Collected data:
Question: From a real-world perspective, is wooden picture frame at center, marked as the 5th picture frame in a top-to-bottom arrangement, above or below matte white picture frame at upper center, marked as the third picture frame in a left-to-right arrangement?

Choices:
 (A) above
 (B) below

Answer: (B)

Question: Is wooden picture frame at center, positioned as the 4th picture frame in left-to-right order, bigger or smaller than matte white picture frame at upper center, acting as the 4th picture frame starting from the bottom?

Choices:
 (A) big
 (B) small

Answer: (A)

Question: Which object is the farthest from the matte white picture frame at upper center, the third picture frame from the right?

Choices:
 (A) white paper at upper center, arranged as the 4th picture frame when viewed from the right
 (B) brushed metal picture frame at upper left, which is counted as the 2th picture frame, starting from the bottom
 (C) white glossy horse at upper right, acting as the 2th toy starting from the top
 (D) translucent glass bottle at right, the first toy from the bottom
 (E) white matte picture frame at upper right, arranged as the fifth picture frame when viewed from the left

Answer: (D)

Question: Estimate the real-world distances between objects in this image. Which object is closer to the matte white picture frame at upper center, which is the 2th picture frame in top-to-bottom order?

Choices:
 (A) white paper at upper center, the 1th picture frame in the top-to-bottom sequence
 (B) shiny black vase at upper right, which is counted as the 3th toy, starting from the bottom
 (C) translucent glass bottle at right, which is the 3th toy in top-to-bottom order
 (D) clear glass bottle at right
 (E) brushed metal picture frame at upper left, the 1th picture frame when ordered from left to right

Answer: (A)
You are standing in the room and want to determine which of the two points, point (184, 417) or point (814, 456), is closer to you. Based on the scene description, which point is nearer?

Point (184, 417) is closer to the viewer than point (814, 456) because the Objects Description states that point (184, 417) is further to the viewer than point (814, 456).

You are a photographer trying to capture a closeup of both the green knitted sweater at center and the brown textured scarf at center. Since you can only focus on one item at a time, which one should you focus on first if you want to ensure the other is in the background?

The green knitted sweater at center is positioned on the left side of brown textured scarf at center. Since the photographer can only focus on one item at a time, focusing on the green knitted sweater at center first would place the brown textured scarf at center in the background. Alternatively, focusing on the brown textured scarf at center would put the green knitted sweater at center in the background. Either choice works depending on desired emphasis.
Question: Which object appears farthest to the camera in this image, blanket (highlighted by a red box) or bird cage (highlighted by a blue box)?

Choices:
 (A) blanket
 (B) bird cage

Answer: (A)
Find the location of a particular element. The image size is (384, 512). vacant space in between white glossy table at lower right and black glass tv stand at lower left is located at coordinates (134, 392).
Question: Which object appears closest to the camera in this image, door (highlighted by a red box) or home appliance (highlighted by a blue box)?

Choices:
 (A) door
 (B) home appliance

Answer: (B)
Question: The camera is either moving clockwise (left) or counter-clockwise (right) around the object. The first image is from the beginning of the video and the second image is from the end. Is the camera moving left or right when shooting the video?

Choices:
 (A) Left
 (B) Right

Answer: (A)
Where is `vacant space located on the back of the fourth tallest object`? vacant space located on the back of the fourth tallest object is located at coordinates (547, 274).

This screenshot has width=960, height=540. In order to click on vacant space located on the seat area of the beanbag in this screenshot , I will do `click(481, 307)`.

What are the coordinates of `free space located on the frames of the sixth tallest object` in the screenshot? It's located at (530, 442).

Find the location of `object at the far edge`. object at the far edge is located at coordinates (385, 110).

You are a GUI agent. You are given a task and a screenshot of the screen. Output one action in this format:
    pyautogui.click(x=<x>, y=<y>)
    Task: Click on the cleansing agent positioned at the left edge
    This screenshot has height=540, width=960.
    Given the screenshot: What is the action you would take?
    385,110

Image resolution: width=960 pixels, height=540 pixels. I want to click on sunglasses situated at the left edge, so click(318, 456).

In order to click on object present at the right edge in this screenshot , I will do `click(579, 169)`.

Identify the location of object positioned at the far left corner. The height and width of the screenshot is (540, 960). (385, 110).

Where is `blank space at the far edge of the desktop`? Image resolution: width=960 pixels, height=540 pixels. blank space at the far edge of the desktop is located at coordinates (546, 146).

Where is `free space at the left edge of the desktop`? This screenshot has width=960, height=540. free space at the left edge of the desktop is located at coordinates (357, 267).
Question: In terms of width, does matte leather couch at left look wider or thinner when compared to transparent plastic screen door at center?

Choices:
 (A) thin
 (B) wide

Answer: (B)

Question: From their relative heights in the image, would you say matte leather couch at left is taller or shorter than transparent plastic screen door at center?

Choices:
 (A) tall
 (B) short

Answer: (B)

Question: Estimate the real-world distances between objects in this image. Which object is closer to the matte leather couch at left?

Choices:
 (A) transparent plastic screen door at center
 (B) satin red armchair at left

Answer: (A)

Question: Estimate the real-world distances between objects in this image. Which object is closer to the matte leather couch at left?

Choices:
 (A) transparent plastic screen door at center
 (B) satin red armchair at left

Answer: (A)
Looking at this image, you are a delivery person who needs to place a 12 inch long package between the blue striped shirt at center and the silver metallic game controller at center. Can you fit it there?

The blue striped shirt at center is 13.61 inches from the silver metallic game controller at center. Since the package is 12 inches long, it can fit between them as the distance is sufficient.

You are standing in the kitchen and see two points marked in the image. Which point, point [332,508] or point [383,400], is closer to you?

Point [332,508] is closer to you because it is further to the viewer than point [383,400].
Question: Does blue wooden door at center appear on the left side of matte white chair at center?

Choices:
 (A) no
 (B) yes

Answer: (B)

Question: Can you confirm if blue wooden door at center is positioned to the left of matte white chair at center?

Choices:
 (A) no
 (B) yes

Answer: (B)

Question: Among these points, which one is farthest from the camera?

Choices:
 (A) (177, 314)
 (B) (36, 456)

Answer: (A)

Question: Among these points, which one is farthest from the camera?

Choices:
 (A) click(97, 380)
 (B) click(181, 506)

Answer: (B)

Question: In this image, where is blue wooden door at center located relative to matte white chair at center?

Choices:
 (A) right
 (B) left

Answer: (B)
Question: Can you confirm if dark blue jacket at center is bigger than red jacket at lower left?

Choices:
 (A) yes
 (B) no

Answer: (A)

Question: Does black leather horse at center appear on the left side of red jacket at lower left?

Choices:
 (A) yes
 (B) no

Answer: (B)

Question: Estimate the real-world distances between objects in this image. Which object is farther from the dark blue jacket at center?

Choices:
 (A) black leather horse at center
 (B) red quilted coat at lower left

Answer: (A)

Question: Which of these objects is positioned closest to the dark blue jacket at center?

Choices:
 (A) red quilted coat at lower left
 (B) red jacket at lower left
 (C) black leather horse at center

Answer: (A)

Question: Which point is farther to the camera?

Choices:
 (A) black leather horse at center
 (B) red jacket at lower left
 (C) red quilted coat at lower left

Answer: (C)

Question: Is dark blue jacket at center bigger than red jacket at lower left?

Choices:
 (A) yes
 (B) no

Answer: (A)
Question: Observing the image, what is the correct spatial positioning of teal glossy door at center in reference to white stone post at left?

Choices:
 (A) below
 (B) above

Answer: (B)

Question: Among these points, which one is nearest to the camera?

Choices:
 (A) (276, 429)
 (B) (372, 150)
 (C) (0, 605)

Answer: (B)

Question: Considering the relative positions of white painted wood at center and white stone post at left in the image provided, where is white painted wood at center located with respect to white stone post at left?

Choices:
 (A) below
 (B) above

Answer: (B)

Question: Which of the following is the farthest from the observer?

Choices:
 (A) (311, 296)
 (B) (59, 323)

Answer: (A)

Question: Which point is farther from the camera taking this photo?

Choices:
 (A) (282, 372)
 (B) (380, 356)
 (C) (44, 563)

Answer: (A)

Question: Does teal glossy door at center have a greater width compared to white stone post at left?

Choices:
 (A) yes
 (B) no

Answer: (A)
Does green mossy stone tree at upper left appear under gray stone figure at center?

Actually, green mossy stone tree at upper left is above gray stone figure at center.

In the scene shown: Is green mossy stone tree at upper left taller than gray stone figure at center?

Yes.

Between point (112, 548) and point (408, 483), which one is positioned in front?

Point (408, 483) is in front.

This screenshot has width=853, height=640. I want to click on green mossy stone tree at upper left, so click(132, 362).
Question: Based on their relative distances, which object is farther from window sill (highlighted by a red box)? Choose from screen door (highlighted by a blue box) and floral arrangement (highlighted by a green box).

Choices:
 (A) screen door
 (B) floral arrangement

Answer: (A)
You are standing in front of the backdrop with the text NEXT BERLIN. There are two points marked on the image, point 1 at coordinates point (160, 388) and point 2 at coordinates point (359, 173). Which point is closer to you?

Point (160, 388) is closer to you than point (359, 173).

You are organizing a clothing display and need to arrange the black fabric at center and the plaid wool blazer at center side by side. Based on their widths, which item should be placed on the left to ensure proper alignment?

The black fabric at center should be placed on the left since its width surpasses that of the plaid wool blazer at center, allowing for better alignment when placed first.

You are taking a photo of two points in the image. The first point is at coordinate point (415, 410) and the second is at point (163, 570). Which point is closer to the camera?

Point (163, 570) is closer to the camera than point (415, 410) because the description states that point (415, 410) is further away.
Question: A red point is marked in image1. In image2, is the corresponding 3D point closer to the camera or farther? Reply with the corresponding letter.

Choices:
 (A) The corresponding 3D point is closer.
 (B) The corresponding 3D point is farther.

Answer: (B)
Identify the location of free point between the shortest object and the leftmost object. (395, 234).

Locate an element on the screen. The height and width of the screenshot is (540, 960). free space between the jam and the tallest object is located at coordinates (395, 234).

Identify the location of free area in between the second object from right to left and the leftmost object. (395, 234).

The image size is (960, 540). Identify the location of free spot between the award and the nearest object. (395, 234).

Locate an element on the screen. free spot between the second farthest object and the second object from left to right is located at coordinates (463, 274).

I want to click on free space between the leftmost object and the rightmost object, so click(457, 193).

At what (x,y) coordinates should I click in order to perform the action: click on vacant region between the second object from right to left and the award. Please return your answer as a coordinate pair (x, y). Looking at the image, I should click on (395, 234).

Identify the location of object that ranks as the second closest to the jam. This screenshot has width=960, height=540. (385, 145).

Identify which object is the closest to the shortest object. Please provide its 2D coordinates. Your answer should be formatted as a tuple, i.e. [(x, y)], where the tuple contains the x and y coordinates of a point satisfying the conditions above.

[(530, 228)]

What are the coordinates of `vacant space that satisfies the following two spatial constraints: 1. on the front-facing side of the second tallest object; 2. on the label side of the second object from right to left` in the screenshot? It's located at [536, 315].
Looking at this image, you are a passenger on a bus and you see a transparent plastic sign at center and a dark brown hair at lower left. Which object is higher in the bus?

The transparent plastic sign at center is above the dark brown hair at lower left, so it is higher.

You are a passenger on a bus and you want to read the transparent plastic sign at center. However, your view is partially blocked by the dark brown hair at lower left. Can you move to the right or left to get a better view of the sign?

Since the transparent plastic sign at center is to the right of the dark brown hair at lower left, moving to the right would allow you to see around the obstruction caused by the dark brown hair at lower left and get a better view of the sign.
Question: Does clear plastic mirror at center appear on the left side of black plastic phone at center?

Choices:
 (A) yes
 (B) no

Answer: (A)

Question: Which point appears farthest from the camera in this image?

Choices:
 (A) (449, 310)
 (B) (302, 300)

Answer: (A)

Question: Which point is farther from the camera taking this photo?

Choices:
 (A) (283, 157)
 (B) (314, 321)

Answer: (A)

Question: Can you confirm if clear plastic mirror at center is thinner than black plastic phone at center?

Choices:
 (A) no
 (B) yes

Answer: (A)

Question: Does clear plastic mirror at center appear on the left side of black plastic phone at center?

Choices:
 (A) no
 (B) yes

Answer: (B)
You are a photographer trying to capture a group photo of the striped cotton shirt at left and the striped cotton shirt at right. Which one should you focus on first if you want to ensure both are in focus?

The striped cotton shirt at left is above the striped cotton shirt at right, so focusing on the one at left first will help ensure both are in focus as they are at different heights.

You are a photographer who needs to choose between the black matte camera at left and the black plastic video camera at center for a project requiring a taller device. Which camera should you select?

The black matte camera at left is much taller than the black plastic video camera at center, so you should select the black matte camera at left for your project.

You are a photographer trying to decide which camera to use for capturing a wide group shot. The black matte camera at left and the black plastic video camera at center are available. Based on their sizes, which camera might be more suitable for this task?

HOW TO COMPLETE THIS TASK:
Extract each line of the rows above that contains the string "plaid". Count only matches with the same case.

EXERCISE SOLUTION:
You are organizing a clothing display and need to arrange the black fabric at center and the plaid wool blazer at center side by side. Based on their widths, which item should be placed on the left to ensure proper alignment?
The black fabric at center should be placed on the left since its width surpasses that of the plaid wool blazer at center, allowing for better alignment when placed first.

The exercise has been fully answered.